In the records below, find each line with the word "dresser" and copy it.

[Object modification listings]
'''

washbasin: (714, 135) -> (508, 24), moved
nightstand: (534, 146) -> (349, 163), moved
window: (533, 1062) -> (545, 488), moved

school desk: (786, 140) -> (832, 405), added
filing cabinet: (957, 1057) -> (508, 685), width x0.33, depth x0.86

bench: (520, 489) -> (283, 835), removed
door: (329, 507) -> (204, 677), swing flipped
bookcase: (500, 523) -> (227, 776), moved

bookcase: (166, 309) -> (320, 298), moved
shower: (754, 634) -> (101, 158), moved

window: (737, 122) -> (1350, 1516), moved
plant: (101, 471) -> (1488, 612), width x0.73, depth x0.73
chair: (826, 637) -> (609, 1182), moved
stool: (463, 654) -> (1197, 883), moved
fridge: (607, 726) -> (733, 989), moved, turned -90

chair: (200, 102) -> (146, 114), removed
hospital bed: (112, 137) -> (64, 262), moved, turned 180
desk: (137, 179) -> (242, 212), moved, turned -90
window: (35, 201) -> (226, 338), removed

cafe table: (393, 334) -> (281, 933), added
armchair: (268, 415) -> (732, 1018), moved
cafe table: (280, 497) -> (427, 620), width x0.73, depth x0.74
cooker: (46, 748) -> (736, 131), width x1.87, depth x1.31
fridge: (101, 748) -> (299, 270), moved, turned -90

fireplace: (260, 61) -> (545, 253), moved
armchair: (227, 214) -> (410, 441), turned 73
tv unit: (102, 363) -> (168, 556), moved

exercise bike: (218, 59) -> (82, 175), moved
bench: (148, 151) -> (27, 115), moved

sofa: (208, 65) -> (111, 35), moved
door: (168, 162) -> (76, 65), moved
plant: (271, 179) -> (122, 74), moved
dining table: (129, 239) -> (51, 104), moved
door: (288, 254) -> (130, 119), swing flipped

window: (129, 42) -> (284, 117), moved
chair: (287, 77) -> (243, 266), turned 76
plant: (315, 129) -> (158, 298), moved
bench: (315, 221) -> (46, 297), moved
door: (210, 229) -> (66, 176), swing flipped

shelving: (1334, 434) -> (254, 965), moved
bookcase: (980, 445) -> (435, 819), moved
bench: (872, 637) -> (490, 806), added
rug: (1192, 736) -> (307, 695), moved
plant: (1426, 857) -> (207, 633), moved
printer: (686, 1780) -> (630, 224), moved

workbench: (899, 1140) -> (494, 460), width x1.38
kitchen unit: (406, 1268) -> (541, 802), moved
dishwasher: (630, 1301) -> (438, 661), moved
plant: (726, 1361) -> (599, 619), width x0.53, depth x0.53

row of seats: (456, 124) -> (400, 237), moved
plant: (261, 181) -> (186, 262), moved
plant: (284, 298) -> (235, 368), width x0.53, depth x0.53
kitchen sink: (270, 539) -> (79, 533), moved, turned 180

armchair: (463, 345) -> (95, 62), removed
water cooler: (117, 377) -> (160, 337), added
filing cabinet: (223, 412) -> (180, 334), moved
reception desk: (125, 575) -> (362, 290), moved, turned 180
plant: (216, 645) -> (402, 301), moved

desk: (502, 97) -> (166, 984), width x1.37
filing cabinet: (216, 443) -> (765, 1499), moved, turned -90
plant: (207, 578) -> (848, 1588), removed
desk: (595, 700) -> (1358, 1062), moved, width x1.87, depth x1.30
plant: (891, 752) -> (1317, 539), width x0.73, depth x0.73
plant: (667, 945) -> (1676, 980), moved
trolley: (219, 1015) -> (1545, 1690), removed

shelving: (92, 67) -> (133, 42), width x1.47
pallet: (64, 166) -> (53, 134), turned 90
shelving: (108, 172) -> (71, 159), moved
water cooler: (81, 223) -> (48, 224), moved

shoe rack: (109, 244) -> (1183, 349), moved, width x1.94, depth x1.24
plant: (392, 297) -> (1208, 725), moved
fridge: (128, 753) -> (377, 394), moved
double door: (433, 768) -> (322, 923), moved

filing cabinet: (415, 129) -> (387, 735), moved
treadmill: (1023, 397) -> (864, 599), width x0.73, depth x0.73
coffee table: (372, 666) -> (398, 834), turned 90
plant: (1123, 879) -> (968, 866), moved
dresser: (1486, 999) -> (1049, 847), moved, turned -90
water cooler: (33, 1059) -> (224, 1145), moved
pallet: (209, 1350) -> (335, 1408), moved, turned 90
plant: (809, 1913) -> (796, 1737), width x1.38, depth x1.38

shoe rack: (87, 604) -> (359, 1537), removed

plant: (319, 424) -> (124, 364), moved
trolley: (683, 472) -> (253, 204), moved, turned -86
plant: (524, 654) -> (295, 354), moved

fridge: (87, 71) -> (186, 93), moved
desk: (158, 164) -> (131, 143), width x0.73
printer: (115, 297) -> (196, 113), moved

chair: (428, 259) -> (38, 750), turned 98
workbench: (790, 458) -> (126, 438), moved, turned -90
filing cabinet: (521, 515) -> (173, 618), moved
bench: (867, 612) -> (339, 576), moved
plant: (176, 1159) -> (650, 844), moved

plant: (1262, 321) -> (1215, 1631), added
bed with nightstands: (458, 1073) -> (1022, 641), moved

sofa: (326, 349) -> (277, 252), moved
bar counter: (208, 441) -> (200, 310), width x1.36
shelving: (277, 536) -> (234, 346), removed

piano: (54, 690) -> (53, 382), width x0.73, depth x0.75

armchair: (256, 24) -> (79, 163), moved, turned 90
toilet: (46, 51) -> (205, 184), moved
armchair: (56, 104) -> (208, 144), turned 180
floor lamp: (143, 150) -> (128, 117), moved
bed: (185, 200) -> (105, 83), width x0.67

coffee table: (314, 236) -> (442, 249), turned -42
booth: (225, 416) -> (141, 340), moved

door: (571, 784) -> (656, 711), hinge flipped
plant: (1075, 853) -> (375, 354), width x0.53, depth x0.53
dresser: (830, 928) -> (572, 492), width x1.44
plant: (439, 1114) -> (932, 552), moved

'''

Written solution ▸
dresser: (1486, 999) -> (1049, 847), moved, turned -90
dresser: (830, 928) -> (572, 492), width x1.44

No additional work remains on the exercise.